= Task prompt =
Please set down, unchanged, the line containing "(444, 475) = (684, 300): white" and all the lines that follow it until the data below ends.
◆ ◆ ◆ ◆ ◆ ◆ ◆
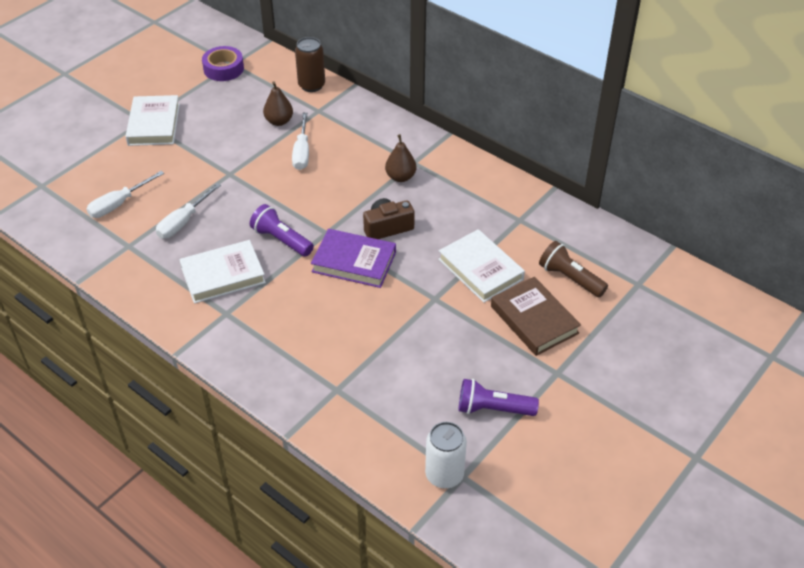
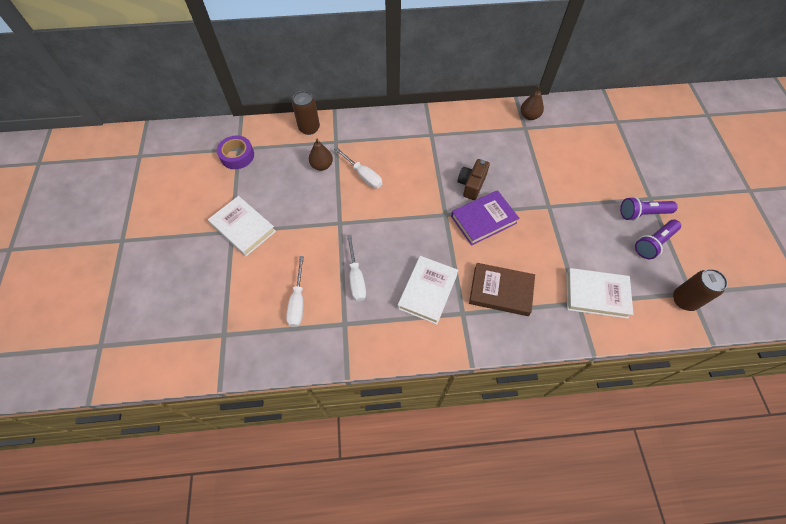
camera: 45 degrees left, 15 degrees up
(281, 240) = (428, 240): purple flashlight -> purple flashlight (642, 213)
(400, 177) = (437, 149): brown pear -> brown pear (529, 116)
(444, 475) = (684, 300): white can -> brown can
(480, 269) = (546, 171): white book -> white book (596, 295)
(534, 319) = (604, 178): brown book -> brown book (501, 291)
(570, 278) = (588, 142): brown flashlight -> none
◆ ◆ ◆ ◆ ◆ ◆ ◆
= Answer for this exercise =
(444, 475) = (684, 300): white can -> brown can
(480, 269) = (546, 171): white book -> white book (596, 295)
(534, 319) = (604, 178): brown book -> brown book (501, 291)
(570, 278) = (588, 142): brown flashlight -> none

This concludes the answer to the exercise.